WHAT YOU ARE ASKED TO DO: Write the data below out in full, exactly as it stands.

GIVEN ENTRIES:
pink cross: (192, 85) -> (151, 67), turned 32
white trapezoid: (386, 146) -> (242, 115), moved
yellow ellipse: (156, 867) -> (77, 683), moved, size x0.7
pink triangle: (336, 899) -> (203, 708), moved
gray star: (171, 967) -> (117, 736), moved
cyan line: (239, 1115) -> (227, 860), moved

TASK RESULT:
pink cross: (192, 85) -> (151, 67), turned 32
white trapezoid: (386, 146) -> (242, 115), moved
yellow ellipse: (156, 867) -> (77, 683), moved, size x0.7
pink triangle: (336, 899) -> (203, 708), moved
gray star: (171, 967) -> (117, 736), moved
cyan line: (239, 1115) -> (227, 860), moved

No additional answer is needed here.